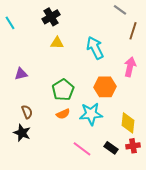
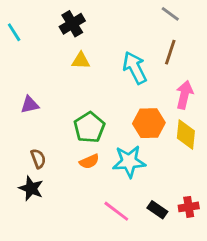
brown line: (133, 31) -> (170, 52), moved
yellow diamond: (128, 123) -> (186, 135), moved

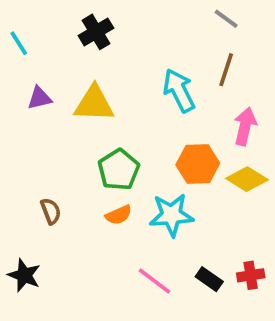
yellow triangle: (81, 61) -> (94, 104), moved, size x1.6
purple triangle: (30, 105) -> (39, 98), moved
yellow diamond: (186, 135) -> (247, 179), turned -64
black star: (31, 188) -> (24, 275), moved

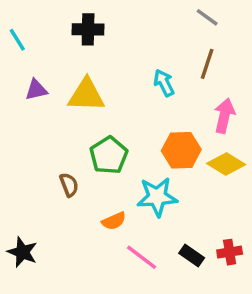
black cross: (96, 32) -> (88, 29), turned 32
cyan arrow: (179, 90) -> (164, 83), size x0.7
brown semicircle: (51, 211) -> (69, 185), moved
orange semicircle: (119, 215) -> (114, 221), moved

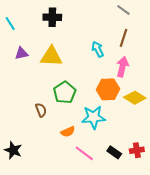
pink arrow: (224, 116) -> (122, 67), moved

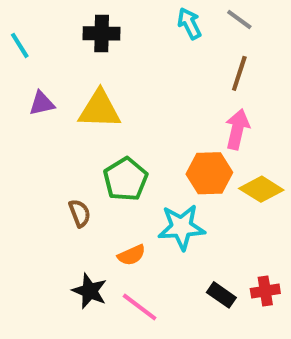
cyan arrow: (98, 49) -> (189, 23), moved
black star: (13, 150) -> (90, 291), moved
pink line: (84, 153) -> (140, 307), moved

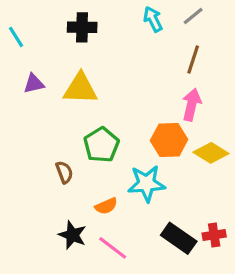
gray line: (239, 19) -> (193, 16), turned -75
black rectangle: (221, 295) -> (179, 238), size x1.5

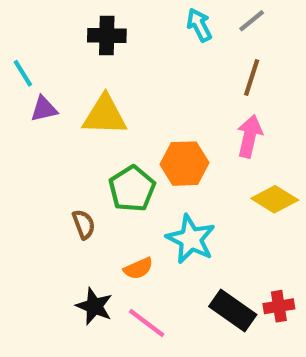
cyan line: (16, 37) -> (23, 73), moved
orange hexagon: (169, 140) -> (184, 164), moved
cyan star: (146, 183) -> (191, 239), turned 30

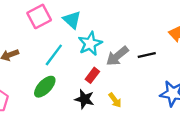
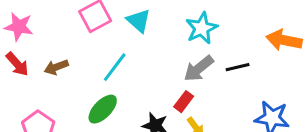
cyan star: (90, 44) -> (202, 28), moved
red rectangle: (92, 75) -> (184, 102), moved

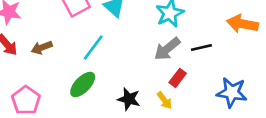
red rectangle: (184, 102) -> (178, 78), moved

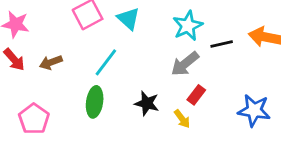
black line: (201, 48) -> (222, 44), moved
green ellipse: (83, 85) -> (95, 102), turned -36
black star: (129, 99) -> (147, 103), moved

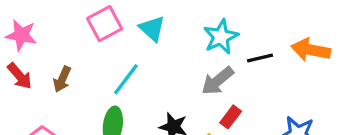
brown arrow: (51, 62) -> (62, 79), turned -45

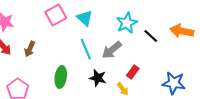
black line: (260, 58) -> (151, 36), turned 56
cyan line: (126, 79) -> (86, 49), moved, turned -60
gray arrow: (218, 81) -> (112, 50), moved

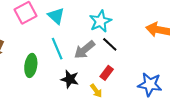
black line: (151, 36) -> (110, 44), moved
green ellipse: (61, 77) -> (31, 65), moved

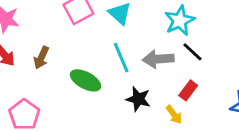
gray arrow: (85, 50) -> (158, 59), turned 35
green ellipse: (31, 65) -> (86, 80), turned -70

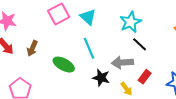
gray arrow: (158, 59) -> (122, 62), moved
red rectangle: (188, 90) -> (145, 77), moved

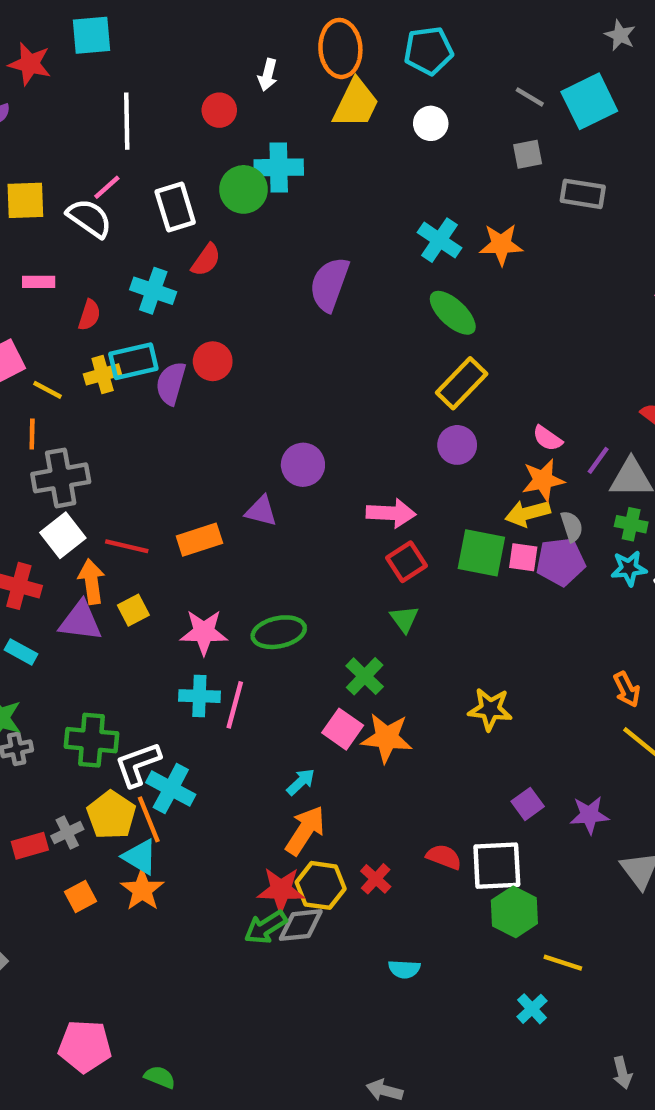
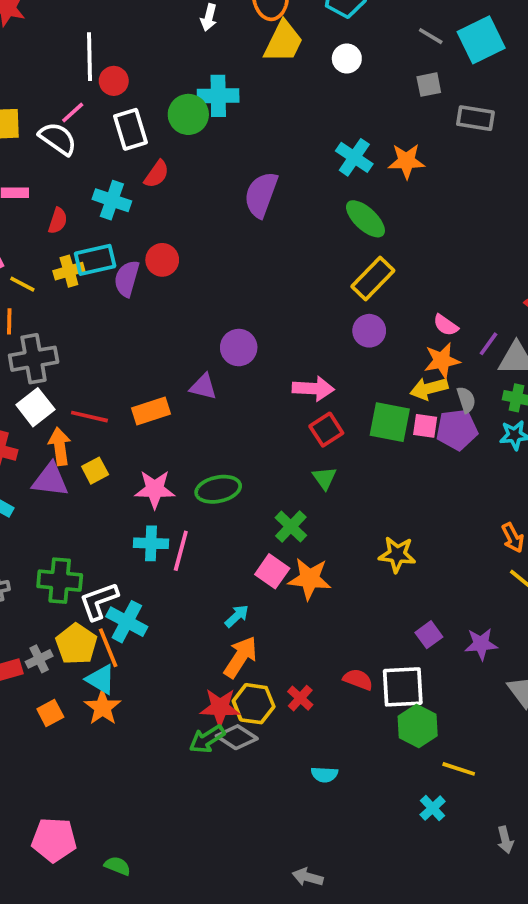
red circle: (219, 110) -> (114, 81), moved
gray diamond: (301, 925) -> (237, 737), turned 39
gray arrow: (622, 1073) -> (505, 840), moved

• • • •

TO DO: Leave the pictures out, and retype exactly the lines from the one containing "black star: (129, 99) -> (147, 103), moved" through the last line of the entries above, both included.

YOUR SOLUTION:
black star: (129, 99) -> (147, 103), moved

brown arrow: (51, 62) -> (62, 79), turned -45

black line: (260, 58) -> (151, 36), turned 56
cyan line: (126, 79) -> (86, 49), moved, turned -60
gray arrow: (218, 81) -> (112, 50), moved

black line: (151, 36) -> (110, 44), moved
green ellipse: (61, 77) -> (31, 65), moved

gray arrow: (85, 50) -> (158, 59), turned 35
green ellipse: (31, 65) -> (86, 80), turned -70

gray arrow: (158, 59) -> (122, 62), moved
red rectangle: (188, 90) -> (145, 77), moved

red circle: (219, 110) -> (114, 81), moved
gray diamond: (301, 925) -> (237, 737), turned 39
gray arrow: (622, 1073) -> (505, 840), moved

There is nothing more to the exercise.